--- Your assignment ---
Print every line of the listing below, starting with the line that holds "IC103: NOT (in" and going on through the line that holds "S103: switch (GND, n2) -> button (GND, n2)", both included, and print nothing else.

--- Data for the task ---

=-=-=-=-=

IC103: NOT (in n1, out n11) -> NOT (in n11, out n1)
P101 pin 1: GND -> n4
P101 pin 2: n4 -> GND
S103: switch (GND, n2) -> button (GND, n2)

=-=-=-=-=

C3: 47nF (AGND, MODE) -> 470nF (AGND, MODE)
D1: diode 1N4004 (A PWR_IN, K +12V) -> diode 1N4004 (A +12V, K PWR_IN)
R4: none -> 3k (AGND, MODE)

=-=-=-=-=

--- Exercise output ---
IC103: NOT (in n1, out n11) -> NOT (in n11, out n1)
P101 pin 1: GND -> n4
P101 pin 2: n4 -> GND
S103: switch (GND, n2) -> button (GND, n2)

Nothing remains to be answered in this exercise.